## Start Data shown

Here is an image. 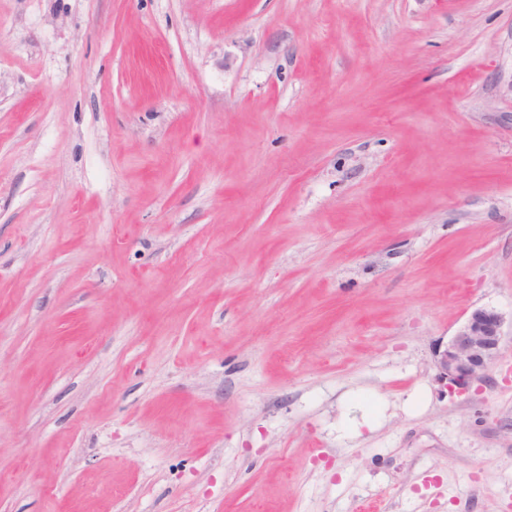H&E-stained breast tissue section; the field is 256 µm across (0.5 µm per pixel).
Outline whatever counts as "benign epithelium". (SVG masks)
Segmentation results:
<instances>
[{"label": "benign epithelium", "mask_w": 512, "mask_h": 512, "mask_svg": "<svg viewBox=\"0 0 512 512\" xmlns=\"http://www.w3.org/2000/svg\"><path fill=\"white\" fill-rule=\"evenodd\" d=\"M504 317L493 308L474 309L439 354L438 367L450 386L464 393L485 378L498 356Z\"/></svg>", "instance_id": "1"}]
</instances>
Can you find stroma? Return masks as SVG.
I'll use <instances>...</instances> for the list:
<instances>
[{"label":"stroma","instance_id":"obj_1","mask_svg":"<svg viewBox=\"0 0 512 512\" xmlns=\"http://www.w3.org/2000/svg\"><path fill=\"white\" fill-rule=\"evenodd\" d=\"M512 0H0V512H512ZM504 317L493 308L474 309L439 354L438 367L454 391L464 393L485 378L498 356Z\"/></svg>","mask_w":512,"mask_h":512}]
</instances>
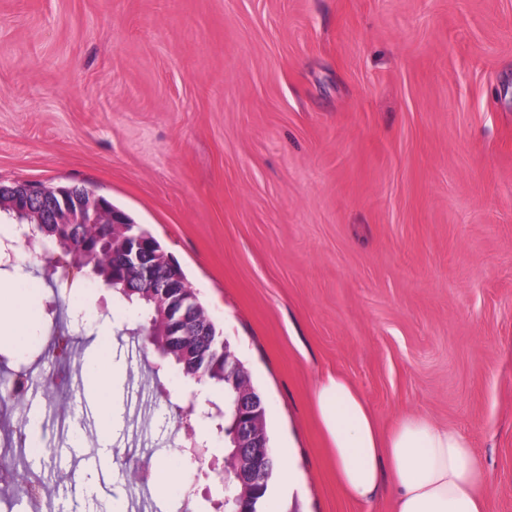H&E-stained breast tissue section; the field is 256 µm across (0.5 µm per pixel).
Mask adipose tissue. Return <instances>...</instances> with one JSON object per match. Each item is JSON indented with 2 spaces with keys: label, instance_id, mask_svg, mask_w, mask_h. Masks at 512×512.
<instances>
[{
  "label": "adipose tissue",
  "instance_id": "1",
  "mask_svg": "<svg viewBox=\"0 0 512 512\" xmlns=\"http://www.w3.org/2000/svg\"><path fill=\"white\" fill-rule=\"evenodd\" d=\"M19 294L18 285L0 282L1 342L21 338L33 317ZM312 401L350 499L370 502L387 487L395 512H487L491 480L463 432L424 414L381 432L362 395L340 375L321 377Z\"/></svg>",
  "mask_w": 512,
  "mask_h": 512
}]
</instances>
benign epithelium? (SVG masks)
<instances>
[{
    "label": "benign epithelium",
    "mask_w": 512,
    "mask_h": 512,
    "mask_svg": "<svg viewBox=\"0 0 512 512\" xmlns=\"http://www.w3.org/2000/svg\"><path fill=\"white\" fill-rule=\"evenodd\" d=\"M9 213L20 224H41L45 219L67 230L75 224H102L112 227V239H103V245H112V282L133 293L143 283L157 284L155 308L160 316L172 320V330L179 336H204L209 321L188 318L180 291L182 277L177 265L169 257H161L154 241L130 226L124 213L113 208L105 197L86 192L79 185L48 186L41 182H19L12 186L0 185V213ZM51 258L69 271L95 270L92 257L75 250L56 252ZM224 346V377L233 381L245 373L239 358ZM205 365L193 369L190 379L198 388L191 393L189 410L203 396ZM230 447L236 455L224 458V484L229 489H246L265 480L269 469V447L262 430L266 412L263 400L255 390L238 400L232 408ZM210 453L207 441L192 440L184 451L187 462L203 476H208L204 465Z\"/></svg>",
    "instance_id": "benign-epithelium-1"
}]
</instances>
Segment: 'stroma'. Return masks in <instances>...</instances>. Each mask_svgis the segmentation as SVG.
I'll use <instances>...</instances> for the list:
<instances>
[{
	"instance_id": "obj_1",
	"label": "stroma",
	"mask_w": 512,
	"mask_h": 512,
	"mask_svg": "<svg viewBox=\"0 0 512 512\" xmlns=\"http://www.w3.org/2000/svg\"><path fill=\"white\" fill-rule=\"evenodd\" d=\"M0 181L93 189L180 263L291 451L265 512H392L336 482L311 401L336 373L381 429L418 413L466 433L487 512H512V0H0ZM39 267L0 269L38 311L0 355L59 378L71 411L32 387L0 411V459L45 471L9 445L22 421L78 478L52 512H208L221 478L184 465L176 424L192 381L112 289L75 274L77 323ZM99 336L108 435L78 372ZM128 464L173 478L130 487ZM104 336H101L102 353L99 361L88 369V376L98 383L99 387L104 391H110L111 388V375H112V361L111 357L105 350Z\"/></svg>"
}]
</instances>
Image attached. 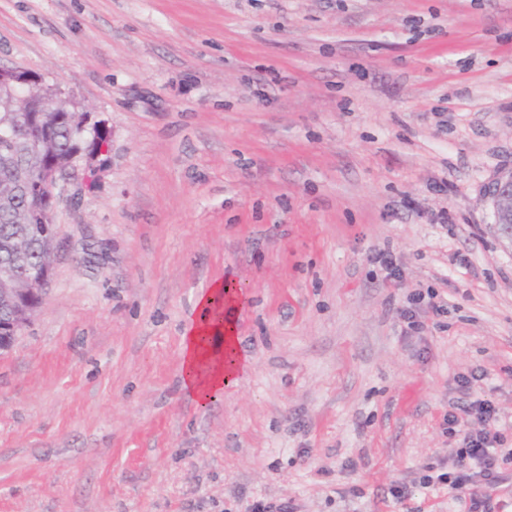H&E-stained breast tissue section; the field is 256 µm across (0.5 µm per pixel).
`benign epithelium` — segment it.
<instances>
[{
  "label": "benign epithelium",
  "instance_id": "1",
  "mask_svg": "<svg viewBox=\"0 0 512 512\" xmlns=\"http://www.w3.org/2000/svg\"><path fill=\"white\" fill-rule=\"evenodd\" d=\"M14 98L25 102L20 111L21 119L13 124L0 125V185L8 188L9 195L35 200L32 214L37 227L46 237L43 242L38 268L26 273L28 288L20 292L0 293V308L12 314L0 317V342L11 341L23 328L22 319L30 318L38 310L50 283L56 239L53 216L60 202L68 194L69 185H86L96 178L102 166L99 158L107 154L109 146L102 144L98 153L86 162L82 148H77L66 163L55 160L46 163L44 158L53 156L55 140L47 136L42 140L23 135L25 128L51 126L60 118L50 120L52 112H63L61 101L68 94L58 82L49 84L41 76L15 67H0V104L7 105ZM488 196L495 206V223L500 234L512 242V172L497 177L488 186ZM31 246V239L22 230L14 235L7 246L10 253L21 254Z\"/></svg>",
  "mask_w": 512,
  "mask_h": 512
}]
</instances>
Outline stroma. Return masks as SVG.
Returning <instances> with one entry per match:
<instances>
[{"instance_id":"obj_1","label":"stroma","mask_w":512,"mask_h":512,"mask_svg":"<svg viewBox=\"0 0 512 512\" xmlns=\"http://www.w3.org/2000/svg\"><path fill=\"white\" fill-rule=\"evenodd\" d=\"M0 65L112 130L0 351V512H467L419 479L477 427L458 377L512 447V0H0ZM223 278L251 366L201 407ZM418 289L448 308L410 334ZM488 196L494 202L500 234L512 244V172L497 177L488 186ZM373 263L379 264L387 273L386 277L397 280L402 277V268L397 256L389 249L374 250L370 256ZM228 285L218 280L199 298L198 317L181 340L182 387L202 407L236 385L248 366L237 336L238 292ZM425 296L421 291L413 292L408 295L406 304L399 308V315L407 323V328L419 332L423 328V323L418 320V309Z\"/></svg>"}]
</instances>
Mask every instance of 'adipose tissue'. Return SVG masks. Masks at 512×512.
<instances>
[{
	"label": "adipose tissue",
	"mask_w": 512,
	"mask_h": 512,
	"mask_svg": "<svg viewBox=\"0 0 512 512\" xmlns=\"http://www.w3.org/2000/svg\"><path fill=\"white\" fill-rule=\"evenodd\" d=\"M237 293L216 281L198 301V317L180 345L181 382L199 406H207L225 388L238 383L248 361L237 336Z\"/></svg>",
	"instance_id": "1"
}]
</instances>
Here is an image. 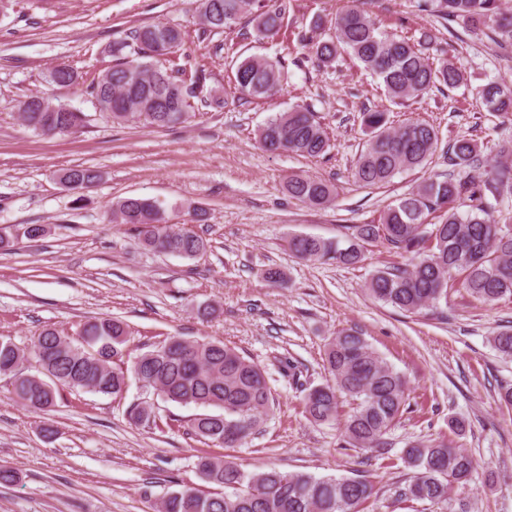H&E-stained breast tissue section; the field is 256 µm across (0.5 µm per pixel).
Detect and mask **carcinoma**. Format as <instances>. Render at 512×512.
<instances>
[{"mask_svg": "<svg viewBox=\"0 0 512 512\" xmlns=\"http://www.w3.org/2000/svg\"><path fill=\"white\" fill-rule=\"evenodd\" d=\"M204 29L224 30L257 6L252 18L256 31L278 34L282 9L272 0H197ZM423 11L460 19L472 31L490 28L512 41V12L502 0H420ZM185 34L173 25L142 26L128 39L112 46L116 57L112 68L88 86L101 111L112 120H144L153 128L183 123L191 109L190 99L204 87L205 74L193 75L177 68L163 69L151 59L158 52L174 53ZM435 42L429 31L416 42L378 31L370 18L357 8L336 16L334 36L310 46L318 64L331 65L345 52L380 80L393 99L418 97L439 85L455 89L468 83L465 69L448 60L440 66L430 62L426 50ZM136 55L138 61L129 59ZM49 82L69 87L77 83V72L67 64L48 71ZM235 81L241 93L269 98L281 88L280 63L247 58L240 62ZM487 110L512 123V83H489L476 89ZM23 124L42 135L77 133L84 127L81 113L54 103L38 93L23 101ZM363 123L370 133L366 150L359 156L353 177L364 187L391 180L397 173L424 165L432 155L438 134L433 125L409 120L390 126L388 113L366 112ZM260 141L271 152H290L317 158L330 139L316 113L293 108L271 119L260 131ZM453 165L464 175L432 180L394 200L378 221L347 226L344 241L295 235L288 250L301 259L334 260L355 266L368 247L378 243L408 257V262L377 271L367 283L376 301L415 314L435 308L448 297V289L459 284L470 296L493 304L512 297V231H506L493 216V198L501 189L512 192V146L500 151L492 177L478 173V143L457 136L448 143ZM101 172L93 167L73 166L58 176L63 187H72L74 203L85 201L77 189L98 182ZM288 196L301 203L322 206L336 192L334 185L319 178L294 175L286 185ZM470 202L458 211L460 199ZM433 215L437 222H427ZM111 221L138 230L143 243L153 250L194 259L205 253L201 236L168 223L164 212L150 199L127 197L112 204ZM130 330L118 318L87 320L77 337L59 330L43 329L32 344L21 348L0 340V375L13 378V394L24 407L48 411L55 404L54 385L119 397L128 382V372L142 387L180 405L215 408V413L194 417L188 434L221 448L244 443L256 434L273 409V396L263 369L222 341L194 342L171 337L162 345L140 354L125 367ZM494 348L512 358V329L492 337ZM325 362L332 382L314 387L304 398V411L311 421L326 422L339 415L338 395L352 401L343 425L344 447L381 452L388 435L402 418L407 382L364 336L342 330L327 344ZM35 361L39 374L24 372ZM135 425L159 427L153 405L140 402L128 410ZM404 462L414 469L410 483L399 496L438 503L453 491L466 488L474 461L463 448L445 441L411 443L403 450ZM201 478L224 488V493L204 495L192 487L165 497L160 512H364L374 494L363 479L317 478L303 472L277 470L245 473L221 456H203L197 463Z\"/></svg>", "mask_w": 512, "mask_h": 512, "instance_id": "obj_1", "label": "carcinoma"}]
</instances>
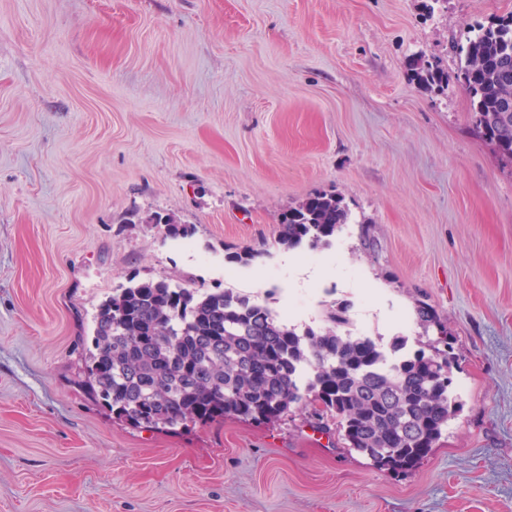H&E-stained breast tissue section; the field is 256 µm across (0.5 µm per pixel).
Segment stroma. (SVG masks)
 Masks as SVG:
<instances>
[{
	"label": "stroma",
	"mask_w": 512,
	"mask_h": 512,
	"mask_svg": "<svg viewBox=\"0 0 512 512\" xmlns=\"http://www.w3.org/2000/svg\"><path fill=\"white\" fill-rule=\"evenodd\" d=\"M512 0H0V512H512V166L456 80ZM448 70L419 84L413 62ZM317 193L349 222L278 242ZM189 227L179 248L156 215ZM249 250L246 265L229 254ZM230 289L416 349L460 410L407 475L297 413L171 434L78 384L129 278Z\"/></svg>",
	"instance_id": "stroma-1"
}]
</instances>
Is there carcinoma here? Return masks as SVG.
Wrapping results in <instances>:
<instances>
[{"label":"carcinoma","mask_w":512,"mask_h":512,"mask_svg":"<svg viewBox=\"0 0 512 512\" xmlns=\"http://www.w3.org/2000/svg\"><path fill=\"white\" fill-rule=\"evenodd\" d=\"M461 53L457 79L469 94L472 129L512 165V14L478 28ZM417 77L448 83L432 63ZM347 223L338 197L316 194L282 216L278 241L316 249ZM414 312L425 339L392 362L407 341L386 347L351 335L343 308L328 312L326 327L300 329L229 289L132 277L94 315L79 376L113 418L141 429L178 431L226 417L264 424L310 406L312 427L324 430L331 418L346 448L379 470L407 474L457 410L448 329L428 303L416 301Z\"/></svg>","instance_id":"carcinoma-1"}]
</instances>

## End Data shown

* Instructions for the task
Retype, exactly and only, the lines running from the one with "Segment stroma. (SVG masks)" through the final line of the listing above.

* Solved exercise
Segment stroma. (SVG masks)
 Masks as SVG:
<instances>
[{
	"label": "stroma",
	"mask_w": 512,
	"mask_h": 512,
	"mask_svg": "<svg viewBox=\"0 0 512 512\" xmlns=\"http://www.w3.org/2000/svg\"><path fill=\"white\" fill-rule=\"evenodd\" d=\"M512 0H0V512H512V166L456 80ZM448 70L419 84L413 62ZM317 193L349 222L278 242ZM189 227L179 248L156 215ZM249 250L246 265L229 254ZM230 289L416 349L460 410L407 475L297 413L171 434L78 384L129 278Z\"/></svg>",
	"instance_id": "stroma-1"
}]
</instances>
Is there carcinoma here? Return masks as SVG.
Wrapping results in <instances>:
<instances>
[{"label":"carcinoma","mask_w":512,"mask_h":512,"mask_svg":"<svg viewBox=\"0 0 512 512\" xmlns=\"http://www.w3.org/2000/svg\"><path fill=\"white\" fill-rule=\"evenodd\" d=\"M461 53L457 79L469 94L472 129L512 165V14L478 28ZM417 77L448 83L432 63ZM347 223L338 197L316 194L282 216L278 241L316 249ZM414 312L425 339L392 362L407 341L386 347L351 335L343 308L328 312L326 327L300 329L229 289L132 277L94 315L79 376L113 418L141 429L178 431L226 417L264 424L310 406L312 427L324 430L331 418L346 448L379 470L407 474L457 410L448 329L428 303L416 301Z\"/></svg>","instance_id":"carcinoma-1"}]
</instances>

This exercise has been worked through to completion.